# [Description of the task]
Of the material below, the lines to be retyped are those from the line containing "R3: 2.2k (+9V, U2/in+) -> 2.2k (GND, U2/in+)" through the line containing "R19: none -> 1k (MID, SUM)", inclusive; reproduce them exactly.

▶

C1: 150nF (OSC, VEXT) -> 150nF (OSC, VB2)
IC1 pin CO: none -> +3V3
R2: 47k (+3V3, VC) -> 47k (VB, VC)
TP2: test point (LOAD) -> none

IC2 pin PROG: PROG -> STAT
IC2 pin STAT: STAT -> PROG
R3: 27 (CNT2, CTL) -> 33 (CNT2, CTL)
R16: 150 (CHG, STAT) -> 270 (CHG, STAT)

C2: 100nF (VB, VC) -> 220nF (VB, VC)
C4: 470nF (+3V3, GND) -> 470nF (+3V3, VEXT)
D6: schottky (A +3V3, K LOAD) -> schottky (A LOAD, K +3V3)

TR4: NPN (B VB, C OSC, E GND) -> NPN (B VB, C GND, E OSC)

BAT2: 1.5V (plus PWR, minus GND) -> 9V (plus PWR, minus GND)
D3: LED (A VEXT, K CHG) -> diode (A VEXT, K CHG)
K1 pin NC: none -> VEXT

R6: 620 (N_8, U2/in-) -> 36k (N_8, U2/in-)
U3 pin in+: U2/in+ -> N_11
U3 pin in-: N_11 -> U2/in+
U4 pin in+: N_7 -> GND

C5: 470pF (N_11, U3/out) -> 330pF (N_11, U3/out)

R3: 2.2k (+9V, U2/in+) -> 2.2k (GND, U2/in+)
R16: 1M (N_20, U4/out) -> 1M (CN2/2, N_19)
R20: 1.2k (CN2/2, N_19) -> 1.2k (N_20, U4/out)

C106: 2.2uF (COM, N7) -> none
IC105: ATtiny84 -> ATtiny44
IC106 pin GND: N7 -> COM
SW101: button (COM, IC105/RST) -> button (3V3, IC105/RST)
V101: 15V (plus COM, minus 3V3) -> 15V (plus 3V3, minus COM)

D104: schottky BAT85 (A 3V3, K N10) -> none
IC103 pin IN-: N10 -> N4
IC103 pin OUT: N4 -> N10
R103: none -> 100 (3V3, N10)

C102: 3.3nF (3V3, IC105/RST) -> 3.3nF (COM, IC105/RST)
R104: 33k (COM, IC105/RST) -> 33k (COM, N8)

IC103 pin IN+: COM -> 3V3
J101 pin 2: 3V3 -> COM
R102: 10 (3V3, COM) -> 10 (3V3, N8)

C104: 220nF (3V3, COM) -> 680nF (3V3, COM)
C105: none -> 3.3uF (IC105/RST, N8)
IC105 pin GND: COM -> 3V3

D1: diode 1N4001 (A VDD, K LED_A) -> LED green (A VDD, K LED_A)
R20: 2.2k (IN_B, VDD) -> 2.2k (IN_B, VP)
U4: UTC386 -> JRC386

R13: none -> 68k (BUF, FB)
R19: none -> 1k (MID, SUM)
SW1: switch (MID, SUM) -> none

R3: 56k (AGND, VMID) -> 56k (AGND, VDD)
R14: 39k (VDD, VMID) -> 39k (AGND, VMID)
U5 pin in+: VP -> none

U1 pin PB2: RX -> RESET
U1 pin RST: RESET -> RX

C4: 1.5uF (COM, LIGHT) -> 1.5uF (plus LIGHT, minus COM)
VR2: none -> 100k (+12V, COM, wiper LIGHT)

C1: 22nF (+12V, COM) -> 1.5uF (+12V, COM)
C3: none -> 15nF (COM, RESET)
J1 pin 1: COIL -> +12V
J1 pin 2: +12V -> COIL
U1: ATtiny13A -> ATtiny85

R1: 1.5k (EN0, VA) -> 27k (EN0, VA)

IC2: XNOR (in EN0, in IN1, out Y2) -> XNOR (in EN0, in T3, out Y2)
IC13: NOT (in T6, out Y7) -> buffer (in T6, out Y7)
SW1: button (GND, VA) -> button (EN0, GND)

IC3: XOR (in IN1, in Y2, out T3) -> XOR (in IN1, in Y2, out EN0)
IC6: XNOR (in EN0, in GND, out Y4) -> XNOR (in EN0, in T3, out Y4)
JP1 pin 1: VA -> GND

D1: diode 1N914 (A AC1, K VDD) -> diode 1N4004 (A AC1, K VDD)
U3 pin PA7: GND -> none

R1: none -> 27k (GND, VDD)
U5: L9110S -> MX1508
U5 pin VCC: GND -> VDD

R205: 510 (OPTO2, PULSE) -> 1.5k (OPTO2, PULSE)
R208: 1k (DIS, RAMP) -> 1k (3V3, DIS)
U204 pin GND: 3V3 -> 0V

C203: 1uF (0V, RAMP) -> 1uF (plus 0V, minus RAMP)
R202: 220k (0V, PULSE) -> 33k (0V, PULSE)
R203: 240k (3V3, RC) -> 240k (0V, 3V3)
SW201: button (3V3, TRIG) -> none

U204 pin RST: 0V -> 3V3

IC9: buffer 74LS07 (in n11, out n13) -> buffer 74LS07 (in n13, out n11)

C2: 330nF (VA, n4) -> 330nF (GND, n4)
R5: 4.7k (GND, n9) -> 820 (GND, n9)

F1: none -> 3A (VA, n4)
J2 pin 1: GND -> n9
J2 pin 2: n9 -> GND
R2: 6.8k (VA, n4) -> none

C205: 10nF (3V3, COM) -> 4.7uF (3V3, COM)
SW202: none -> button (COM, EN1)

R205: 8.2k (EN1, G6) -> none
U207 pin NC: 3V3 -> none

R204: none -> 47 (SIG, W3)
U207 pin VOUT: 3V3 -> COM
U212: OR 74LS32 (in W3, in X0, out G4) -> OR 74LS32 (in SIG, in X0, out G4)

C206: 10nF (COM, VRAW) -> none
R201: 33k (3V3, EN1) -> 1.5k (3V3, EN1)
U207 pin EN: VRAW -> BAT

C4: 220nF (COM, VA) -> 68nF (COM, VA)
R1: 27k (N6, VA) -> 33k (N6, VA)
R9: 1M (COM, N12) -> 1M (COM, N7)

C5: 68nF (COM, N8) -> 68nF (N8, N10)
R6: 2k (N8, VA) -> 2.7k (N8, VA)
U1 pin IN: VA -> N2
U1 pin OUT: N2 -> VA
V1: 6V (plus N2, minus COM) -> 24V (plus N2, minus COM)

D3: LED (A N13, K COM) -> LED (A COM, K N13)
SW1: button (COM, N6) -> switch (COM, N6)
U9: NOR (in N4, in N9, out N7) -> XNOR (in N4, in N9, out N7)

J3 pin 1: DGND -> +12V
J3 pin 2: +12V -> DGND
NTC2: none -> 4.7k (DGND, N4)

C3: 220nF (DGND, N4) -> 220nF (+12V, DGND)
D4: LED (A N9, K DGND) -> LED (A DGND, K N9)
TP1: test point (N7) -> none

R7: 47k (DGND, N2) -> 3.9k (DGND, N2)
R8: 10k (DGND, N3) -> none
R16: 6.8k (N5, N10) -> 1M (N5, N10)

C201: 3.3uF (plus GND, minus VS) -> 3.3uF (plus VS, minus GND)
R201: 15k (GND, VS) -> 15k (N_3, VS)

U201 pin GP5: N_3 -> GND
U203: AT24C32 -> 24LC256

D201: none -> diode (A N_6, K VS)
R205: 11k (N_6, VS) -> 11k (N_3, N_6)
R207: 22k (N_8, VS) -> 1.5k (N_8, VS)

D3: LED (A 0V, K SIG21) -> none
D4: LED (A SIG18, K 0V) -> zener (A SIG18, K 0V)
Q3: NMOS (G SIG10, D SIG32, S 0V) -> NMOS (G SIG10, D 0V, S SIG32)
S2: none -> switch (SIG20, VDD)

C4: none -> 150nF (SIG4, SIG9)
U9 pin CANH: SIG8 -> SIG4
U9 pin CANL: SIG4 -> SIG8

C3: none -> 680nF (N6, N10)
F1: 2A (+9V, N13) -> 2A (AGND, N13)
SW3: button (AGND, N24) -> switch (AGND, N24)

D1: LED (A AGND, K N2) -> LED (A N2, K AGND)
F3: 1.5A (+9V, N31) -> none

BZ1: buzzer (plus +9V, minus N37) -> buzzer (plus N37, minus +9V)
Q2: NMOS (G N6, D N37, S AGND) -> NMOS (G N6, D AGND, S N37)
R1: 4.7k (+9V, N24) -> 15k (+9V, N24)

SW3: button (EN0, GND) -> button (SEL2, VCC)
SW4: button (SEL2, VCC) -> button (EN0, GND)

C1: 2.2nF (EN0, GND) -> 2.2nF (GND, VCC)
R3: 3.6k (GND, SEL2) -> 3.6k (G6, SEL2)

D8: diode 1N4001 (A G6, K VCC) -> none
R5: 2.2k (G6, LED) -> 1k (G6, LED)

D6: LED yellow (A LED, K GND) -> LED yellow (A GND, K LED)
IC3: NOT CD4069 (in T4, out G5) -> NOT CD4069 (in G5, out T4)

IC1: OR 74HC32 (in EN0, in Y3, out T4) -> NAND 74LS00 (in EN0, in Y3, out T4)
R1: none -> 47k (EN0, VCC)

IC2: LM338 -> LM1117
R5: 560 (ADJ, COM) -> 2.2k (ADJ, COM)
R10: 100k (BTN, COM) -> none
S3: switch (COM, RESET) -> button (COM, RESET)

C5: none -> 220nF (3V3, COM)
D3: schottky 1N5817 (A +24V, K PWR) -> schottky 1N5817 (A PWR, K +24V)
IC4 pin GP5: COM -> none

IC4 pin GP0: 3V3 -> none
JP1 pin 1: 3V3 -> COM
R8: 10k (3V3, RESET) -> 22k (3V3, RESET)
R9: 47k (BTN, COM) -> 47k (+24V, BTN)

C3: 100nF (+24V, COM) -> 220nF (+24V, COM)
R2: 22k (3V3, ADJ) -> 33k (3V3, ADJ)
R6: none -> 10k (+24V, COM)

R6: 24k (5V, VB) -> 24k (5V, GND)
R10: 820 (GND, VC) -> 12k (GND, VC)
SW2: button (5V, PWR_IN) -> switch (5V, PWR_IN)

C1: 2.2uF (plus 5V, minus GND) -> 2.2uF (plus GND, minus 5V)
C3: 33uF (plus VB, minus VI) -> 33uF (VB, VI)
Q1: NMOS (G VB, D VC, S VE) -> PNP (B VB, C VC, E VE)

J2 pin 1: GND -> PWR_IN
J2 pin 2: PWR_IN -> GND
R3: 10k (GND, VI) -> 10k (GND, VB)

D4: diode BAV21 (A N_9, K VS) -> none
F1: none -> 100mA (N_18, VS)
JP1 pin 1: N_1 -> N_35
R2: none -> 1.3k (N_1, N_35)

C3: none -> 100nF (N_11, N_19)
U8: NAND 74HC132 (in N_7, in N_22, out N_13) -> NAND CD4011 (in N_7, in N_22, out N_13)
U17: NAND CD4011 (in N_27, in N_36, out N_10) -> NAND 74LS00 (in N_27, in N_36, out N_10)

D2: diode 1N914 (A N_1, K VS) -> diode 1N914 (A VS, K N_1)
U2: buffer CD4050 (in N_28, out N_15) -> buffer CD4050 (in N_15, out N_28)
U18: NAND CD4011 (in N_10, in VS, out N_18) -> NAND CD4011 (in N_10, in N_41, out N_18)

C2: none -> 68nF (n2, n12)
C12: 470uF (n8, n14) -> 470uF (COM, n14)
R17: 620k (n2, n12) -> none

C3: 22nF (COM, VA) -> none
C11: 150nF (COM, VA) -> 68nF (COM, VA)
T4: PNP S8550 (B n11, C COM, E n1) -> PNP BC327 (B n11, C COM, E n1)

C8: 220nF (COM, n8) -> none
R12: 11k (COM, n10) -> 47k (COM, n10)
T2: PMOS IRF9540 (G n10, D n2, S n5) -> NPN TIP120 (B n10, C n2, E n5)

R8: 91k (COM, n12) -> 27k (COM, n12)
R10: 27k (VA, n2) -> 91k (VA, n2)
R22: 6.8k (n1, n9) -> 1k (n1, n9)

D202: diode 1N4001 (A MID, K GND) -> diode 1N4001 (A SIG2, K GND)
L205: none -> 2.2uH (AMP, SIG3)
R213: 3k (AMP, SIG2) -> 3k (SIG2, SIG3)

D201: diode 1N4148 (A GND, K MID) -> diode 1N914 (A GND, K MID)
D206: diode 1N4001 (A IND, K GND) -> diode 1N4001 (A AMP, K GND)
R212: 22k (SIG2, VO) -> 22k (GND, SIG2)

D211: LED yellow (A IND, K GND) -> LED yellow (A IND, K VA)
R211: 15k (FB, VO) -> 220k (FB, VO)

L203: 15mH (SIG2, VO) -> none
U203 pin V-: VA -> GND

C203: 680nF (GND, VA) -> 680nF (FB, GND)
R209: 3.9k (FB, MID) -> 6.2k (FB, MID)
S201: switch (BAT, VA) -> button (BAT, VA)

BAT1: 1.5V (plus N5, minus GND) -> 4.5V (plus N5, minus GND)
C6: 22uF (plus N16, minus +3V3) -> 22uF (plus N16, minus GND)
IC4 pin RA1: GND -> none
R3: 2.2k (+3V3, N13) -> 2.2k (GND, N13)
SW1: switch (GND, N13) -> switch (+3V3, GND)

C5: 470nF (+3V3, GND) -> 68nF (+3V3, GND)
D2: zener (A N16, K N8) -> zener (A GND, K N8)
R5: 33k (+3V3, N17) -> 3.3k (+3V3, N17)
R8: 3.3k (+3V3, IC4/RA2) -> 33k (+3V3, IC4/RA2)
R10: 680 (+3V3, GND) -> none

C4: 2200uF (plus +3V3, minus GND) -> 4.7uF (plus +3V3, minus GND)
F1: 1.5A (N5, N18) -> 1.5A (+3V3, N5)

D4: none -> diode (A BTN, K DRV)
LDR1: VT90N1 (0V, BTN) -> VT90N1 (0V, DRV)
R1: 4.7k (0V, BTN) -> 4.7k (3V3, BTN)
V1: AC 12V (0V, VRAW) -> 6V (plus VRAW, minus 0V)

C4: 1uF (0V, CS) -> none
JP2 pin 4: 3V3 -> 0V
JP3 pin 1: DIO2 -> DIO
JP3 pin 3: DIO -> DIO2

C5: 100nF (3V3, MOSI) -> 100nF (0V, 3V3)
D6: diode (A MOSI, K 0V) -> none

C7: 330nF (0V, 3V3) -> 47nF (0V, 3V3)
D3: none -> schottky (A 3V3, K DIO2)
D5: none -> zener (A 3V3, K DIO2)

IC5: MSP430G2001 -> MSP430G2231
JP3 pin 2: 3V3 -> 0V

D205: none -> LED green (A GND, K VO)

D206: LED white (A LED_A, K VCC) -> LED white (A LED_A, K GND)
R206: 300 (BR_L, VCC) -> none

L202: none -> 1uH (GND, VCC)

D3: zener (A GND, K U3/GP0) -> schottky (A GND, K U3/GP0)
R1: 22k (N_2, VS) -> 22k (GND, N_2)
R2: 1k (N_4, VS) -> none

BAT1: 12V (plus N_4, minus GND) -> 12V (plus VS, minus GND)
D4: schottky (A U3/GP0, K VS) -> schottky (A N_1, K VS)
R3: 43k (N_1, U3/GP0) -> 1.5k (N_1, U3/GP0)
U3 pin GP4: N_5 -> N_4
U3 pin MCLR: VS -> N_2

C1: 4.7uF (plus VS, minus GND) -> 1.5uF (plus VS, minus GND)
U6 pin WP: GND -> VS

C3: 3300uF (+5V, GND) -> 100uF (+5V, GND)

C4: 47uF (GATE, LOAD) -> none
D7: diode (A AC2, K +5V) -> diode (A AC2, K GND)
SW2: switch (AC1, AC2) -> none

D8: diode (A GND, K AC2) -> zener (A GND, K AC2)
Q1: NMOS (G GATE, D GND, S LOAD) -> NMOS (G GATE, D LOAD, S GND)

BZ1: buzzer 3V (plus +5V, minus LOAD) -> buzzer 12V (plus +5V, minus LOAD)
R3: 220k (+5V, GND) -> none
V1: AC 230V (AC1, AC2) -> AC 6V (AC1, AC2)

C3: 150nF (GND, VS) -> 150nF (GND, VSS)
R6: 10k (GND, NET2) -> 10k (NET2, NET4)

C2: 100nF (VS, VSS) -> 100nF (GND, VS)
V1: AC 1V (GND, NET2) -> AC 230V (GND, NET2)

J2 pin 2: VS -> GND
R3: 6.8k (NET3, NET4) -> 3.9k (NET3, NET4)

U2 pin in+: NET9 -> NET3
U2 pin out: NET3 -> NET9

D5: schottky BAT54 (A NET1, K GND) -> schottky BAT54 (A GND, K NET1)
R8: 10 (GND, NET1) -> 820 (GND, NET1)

◀

# [Answer box]
R3: 2.2k (+9V, U2/in+) -> 2.2k (GND, U2/in+)
R16: 1M (N_20, U4/out) -> 1M (CN2/2, N_19)
R20: 1.2k (CN2/2, N_19) -> 1.2k (N_20, U4/out)

C106: 2.2uF (COM, N7) -> none
IC105: ATtiny84 -> ATtiny44
IC106 pin GND: N7 -> COM
SW101: button (COM, IC105/RST) -> button (3V3, IC105/RST)
V101: 15V (plus COM, minus 3V3) -> 15V (plus 3V3, minus COM)

D104: schottky BAT85 (A 3V3, K N10) -> none
IC103 pin IN-: N10 -> N4
IC103 pin OUT: N4 -> N10
R103: none -> 100 (3V3, N10)

C102: 3.3nF (3V3, IC105/RST) -> 3.3nF (COM, IC105/RST)
R104: 33k (COM, IC105/RST) -> 33k (COM, N8)

IC103 pin IN+: COM -> 3V3
J101 pin 2: 3V3 -> COM
R102: 10 (3V3, COM) -> 10 (3V3, N8)

C104: 220nF (3V3, COM) -> 680nF (3V3, COM)
C105: none -> 3.3uF (IC105/RST, N8)
IC105 pin GND: COM -> 3V3

D1: diode 1N4001 (A VDD, K LED_A) -> LED green (A VDD, K LED_A)
R20: 2.2k (IN_B, VDD) -> 2.2k (IN_B, VP)
U4: UTC386 -> JRC386

R13: none -> 68k (BUF, FB)
R19: none -> 1k (MID, SUM)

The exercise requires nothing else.